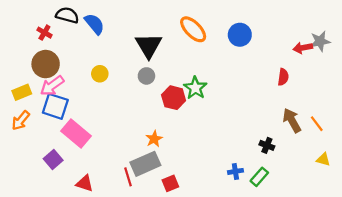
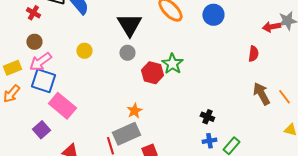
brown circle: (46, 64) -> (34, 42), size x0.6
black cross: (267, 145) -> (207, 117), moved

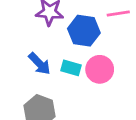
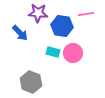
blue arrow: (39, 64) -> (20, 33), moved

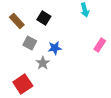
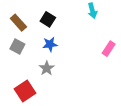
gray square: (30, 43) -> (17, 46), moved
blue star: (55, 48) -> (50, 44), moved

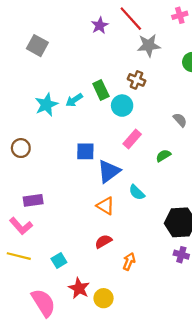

==

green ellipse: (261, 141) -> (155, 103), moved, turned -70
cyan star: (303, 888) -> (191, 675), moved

* * *

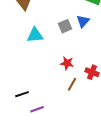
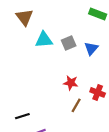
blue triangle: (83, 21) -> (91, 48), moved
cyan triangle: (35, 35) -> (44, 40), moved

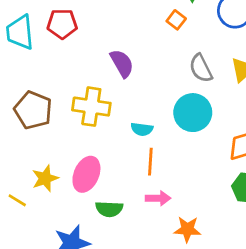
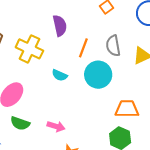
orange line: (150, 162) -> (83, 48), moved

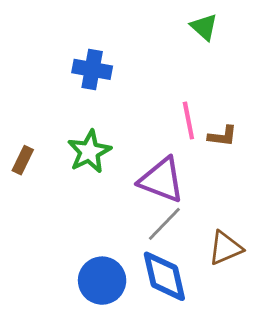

## Work order
When you reach the line with "brown circle: (46, 64) -> (34, 42), size x0.6" in the records above, start writing out each line exactly, and stop after the line with "blue star: (55, 48) -> (50, 44), moved". Pictures stay out.

## Answer to the problem
brown circle: (46, 64) -> (34, 42), size x0.6
black cross: (267, 145) -> (207, 117), moved

blue arrow: (39, 64) -> (20, 33), moved

gray square: (30, 43) -> (17, 46), moved
blue star: (55, 48) -> (50, 44), moved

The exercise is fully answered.